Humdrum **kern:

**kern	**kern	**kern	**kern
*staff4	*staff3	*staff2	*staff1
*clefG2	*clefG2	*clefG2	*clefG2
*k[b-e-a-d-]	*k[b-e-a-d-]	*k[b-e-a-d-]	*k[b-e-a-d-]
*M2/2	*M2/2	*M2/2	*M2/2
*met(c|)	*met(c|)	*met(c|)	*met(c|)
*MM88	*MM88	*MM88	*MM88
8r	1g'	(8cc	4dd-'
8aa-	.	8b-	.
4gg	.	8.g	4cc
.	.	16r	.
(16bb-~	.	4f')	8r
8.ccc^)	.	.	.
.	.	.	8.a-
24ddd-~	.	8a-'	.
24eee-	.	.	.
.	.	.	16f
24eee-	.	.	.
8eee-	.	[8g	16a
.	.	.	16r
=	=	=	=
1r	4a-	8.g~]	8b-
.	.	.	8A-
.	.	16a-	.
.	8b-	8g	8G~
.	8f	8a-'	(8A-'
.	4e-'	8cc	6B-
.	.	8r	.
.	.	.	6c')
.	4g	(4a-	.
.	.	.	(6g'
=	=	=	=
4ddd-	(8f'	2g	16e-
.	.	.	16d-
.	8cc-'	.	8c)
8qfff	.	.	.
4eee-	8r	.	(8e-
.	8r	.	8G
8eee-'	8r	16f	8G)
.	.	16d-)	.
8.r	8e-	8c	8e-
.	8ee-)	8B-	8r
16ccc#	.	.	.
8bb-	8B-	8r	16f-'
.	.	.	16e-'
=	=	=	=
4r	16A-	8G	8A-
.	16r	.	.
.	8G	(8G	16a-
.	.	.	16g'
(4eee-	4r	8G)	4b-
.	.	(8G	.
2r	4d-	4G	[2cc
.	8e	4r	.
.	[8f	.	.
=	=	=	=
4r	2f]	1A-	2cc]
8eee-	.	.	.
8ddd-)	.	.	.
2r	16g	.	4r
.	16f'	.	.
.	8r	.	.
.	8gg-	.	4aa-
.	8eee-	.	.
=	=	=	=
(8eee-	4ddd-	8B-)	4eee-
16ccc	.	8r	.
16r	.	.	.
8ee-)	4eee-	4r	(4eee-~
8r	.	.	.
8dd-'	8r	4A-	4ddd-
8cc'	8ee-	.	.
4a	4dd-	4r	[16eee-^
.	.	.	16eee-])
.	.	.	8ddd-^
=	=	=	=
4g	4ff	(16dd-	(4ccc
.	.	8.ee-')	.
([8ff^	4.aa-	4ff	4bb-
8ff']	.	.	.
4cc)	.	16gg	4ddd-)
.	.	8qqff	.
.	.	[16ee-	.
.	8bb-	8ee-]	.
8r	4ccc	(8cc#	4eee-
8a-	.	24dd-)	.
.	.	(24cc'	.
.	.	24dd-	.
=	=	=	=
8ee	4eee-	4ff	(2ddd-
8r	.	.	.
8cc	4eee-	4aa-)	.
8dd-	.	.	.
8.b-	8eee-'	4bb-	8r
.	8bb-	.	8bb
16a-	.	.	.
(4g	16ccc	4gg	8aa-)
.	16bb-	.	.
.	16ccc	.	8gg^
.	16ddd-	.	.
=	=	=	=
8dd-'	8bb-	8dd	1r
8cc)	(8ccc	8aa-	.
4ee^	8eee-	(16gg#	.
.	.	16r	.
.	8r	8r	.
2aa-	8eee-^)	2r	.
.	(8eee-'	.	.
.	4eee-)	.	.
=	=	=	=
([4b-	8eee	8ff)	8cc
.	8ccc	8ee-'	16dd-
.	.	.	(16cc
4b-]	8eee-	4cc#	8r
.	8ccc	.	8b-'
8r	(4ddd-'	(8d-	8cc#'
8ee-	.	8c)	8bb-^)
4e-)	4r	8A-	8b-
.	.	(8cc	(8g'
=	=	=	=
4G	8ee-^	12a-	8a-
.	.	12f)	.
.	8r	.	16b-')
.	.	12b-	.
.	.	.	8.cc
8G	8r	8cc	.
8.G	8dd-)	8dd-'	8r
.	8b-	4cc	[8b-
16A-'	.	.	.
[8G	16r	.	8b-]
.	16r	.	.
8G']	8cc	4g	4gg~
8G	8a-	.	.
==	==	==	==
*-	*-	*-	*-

——

What the exercise asks:
Reproduce the record above verbatim, keeping every line, tab, and symbol unchanged.

Problem solution:
Humdrum **kern:

**kern	**kern	**kern	**kern
*staff4	*staff3	*staff2	*staff1
*clefG2	*clefG2	*clefG2	*clefG2
*k[b-e-a-d-]	*k[b-e-a-d-]	*k[b-e-a-d-]	*k[b-e-a-d-]
*M2/2	*M2/2	*M2/2	*M2/2
*met(c|)	*met(c|)	*met(c|)	*met(c|)
*MM88	*MM88	*MM88	*MM88
8r	1g'	(8cc	4dd-'
8aa-	.	8b-	.
4gg	.	8.g	4cc
.	.	16r	.
(16bb-~	.	4f')	8r
8.ccc^)	.	.	.
.	.	.	8.a-
24ddd-~	.	8a-'	.
24eee-	.	.	.
.	.	.	16f
24eee-	.	.	.
8eee-	.	[8g	16a
.	.	.	16r
=	=	=	=
1r	4a-	8.g~]	8b-
.	.	.	8A-
.	.	16a-	.
.	8b-	8g	8G~
.	8f	8a-'	(8A-'
.	4e-'	8cc	6B-
.	.	8r	.
.	.	.	6c')
.	4g	(4a-	.
.	.	.	(6g'
=	=	=	=
4ddd-	(8f'	2g	16e-
.	.	.	16d-
.	8cc-'	.	8c)
8qfff	.	.	.
4eee-	8r	.	(8e-
.	8r	.	8G
8eee-'	8r	16f	8G)
.	.	16d-)	.
8.r	8e-	8c	8e-
.	8ee-)	8B-	8r
16ccc#	.	.	.
8bb-	8B-	8r	16f-'
.	.	.	16e-'
=	=	=	=
4r	16A-	8G	8A-
.	16r	.	.
.	8G	(8G	16a-
.	.	.	16g'
(4eee-	4r	8G)	4b-
.	.	(8G	.
2r	4d-	4G	[2cc
.	8e	4r	.
.	[8f	.	.
=	=	=	=
4r	2f]	1A-	2cc]
8eee-	.	.	.
8ddd-)	.	.	.
2r	16g	.	4r
.	16f'	.	.
.	8r	.	.
.	8gg-	.	4aa-
.	8eee-	.	.
=	=	=	=
(8eee-	4ddd-	8B-)	4eee-
16ccc	.	8r	.
16r	.	.	.
8ee-)	4eee-	4r	(4eee-~
8r	.	.	.
8dd-'	8r	4A-	4ddd-
8cc'	8ee-	.	.
4a	4dd-	4r	[16eee-^
.	.	.	16eee-])
.	.	.	8ddd-^
=	=	=	=
4g	4ff	(16dd-	(4ccc
.	.	8.ee-')	.
([8ff^	4.aa-	4ff	4bb-
8ff']	.	.	.
4cc)	.	16gg	4ddd-)
.	.	8qqff	.
.	.	[16ee-	.
.	8bb-	8ee-]	.
8r	4ccc	(8cc#	4eee-
8a-	.	24dd-)	.
.	.	(24cc'	.
.	.	24dd-	.
=	=	=	=
8ee	4eee-	4ff	(2ddd-
8r	.	.	.
8cc	4eee-	4aa-)	.
8dd-	.	.	.
8.b-	8eee-'	4bb-	8r
.	8bb-	.	8bb
16a-	.	.	.
(4g	16ccc	4gg	8aa-)
.	16bb-	.	.
.	16ccc	.	8gg^
.	16ddd-	.	.
=	=	=	=
8dd-'	8bb-	8dd	1r
8cc)	(8ccc	8aa-	.
4ee^	8eee-	(16gg#	.
.	.	16r	.
.	8r	8r	.
2aa-	8eee-^)	2r	.
.	(8eee-'	.	.
.	4eee-)	.	.
=	=	=	=
([4b-	8eee	8ff)	8cc
.	8ccc	8ee-'	16dd-
.	.	.	(16cc
4b-]	8eee-	4cc#	8r
.	8ccc	.	8b-'
8r	(4ddd-'	(8d-	8cc#'
8ee-	.	8c)	8bb-^)
4e-)	4r	8A-	8b-
.	.	(8cc	(8g'
=	=	=	=
4G	8ee-^	12a-	8a-
.	.	12f)	.
.	8r	.	16b-')
.	.	12b-	.
.	.	.	8.cc
8G	8r	8cc	.
8.G	8dd-)	8dd-'	8r
.	8b-	4cc	[8b-
16A-'	.	.	.
[8G	16r	.	8b-]
.	16r	.	.
8G']	8cc	4g	4gg~
8G	8a-	.	.
==	==	==	==
*-	*-	*-	*-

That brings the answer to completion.